### PROMPT
Could you pull out every line of the records below and reproduce each one verbatim?

[EXTRACTED RECORDS start]

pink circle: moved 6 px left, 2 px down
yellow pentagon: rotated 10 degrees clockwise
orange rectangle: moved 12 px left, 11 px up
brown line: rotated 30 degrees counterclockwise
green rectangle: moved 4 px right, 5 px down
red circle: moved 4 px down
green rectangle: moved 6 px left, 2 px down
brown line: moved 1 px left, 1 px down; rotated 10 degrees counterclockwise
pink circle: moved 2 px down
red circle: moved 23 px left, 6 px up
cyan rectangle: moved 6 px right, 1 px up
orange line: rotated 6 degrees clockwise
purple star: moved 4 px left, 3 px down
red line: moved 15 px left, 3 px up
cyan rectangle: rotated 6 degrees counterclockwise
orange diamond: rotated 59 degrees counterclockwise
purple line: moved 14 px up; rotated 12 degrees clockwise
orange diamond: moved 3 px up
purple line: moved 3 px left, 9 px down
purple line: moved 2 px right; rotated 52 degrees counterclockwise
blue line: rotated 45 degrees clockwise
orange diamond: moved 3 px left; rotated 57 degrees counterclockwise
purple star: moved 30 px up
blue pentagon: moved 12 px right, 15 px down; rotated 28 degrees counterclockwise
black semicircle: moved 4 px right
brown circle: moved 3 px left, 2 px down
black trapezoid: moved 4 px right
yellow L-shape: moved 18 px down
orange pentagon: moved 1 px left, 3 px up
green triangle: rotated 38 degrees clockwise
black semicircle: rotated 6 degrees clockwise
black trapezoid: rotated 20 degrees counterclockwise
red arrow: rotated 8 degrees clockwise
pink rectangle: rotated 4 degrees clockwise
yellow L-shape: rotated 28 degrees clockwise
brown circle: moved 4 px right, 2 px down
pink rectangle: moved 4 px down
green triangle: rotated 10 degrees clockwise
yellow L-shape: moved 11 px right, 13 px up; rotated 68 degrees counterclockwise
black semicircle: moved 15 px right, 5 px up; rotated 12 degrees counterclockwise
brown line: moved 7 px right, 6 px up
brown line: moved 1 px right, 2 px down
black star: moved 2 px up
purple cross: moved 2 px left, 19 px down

[EXTRACTED RECORDS end]

### ANSWER TO THE EXERCISE
pink circle: moved 6 px left, 2 px down
yellow pentagon: rotated 10 degrees clockwise
orange rectangle: moved 12 px left, 11 px up
brown line: rotated 30 degrees counterclockwise
green rectangle: moved 4 px right, 5 px down
red circle: moved 4 px down
green rectangle: moved 6 px left, 2 px down
brown line: moved 1 px left, 1 px down; rotated 10 degrees counterclockwise
pink circle: moved 2 px down
red circle: moved 23 px left, 6 px up
cyan rectangle: moved 6 px right, 1 px up
orange line: rotated 6 degrees clockwise
purple star: moved 4 px left, 3 px down
red line: moved 15 px left, 3 px up
cyan rectangle: rotated 6 degrees counterclockwise
orange diamond: rotated 59 degrees counterclockwise
purple line: moved 14 px up; rotated 12 degrees clockwise
orange diamond: moved 3 px up
purple line: moved 3 px left, 9 px down
purple line: moved 2 px right; rotated 52 degrees counterclockwise
blue line: rotated 45 degrees clockwise
orange diamond: moved 3 px left; rotated 57 degrees counterclockwise
purple star: moved 30 px up
blue pentagon: moved 12 px right, 15 px down; rotated 28 degrees counterclockwise
black semicircle: moved 4 px right
brown circle: moved 3 px left, 2 px down
black trapezoid: moved 4 px right
yellow L-shape: moved 18 px down
orange pentagon: moved 1 px left, 3 px up
green triangle: rotated 38 degrees clockwise
black semicircle: rotated 6 degrees clockwise
black trapezoid: rotated 20 degrees counterclockwise
red arrow: rotated 8 degrees clockwise
pink rectangle: rotated 4 degrees clockwise
yellow L-shape: rotated 28 degrees clockwise
brown circle: moved 4 px right, 2 px down
pink rectangle: moved 4 px down
green triangle: rotated 10 degrees clockwise
yellow L-shape: moved 11 px right, 13 px up; rotated 68 degrees counterclockwise
black semicircle: moved 15 px right, 5 px up; rotated 12 degrees counterclockwise
brown line: moved 7 px right, 6 px up
brown line: moved 1 px right, 2 px down
black star: moved 2 px up
purple cross: moved 2 px left, 19 px down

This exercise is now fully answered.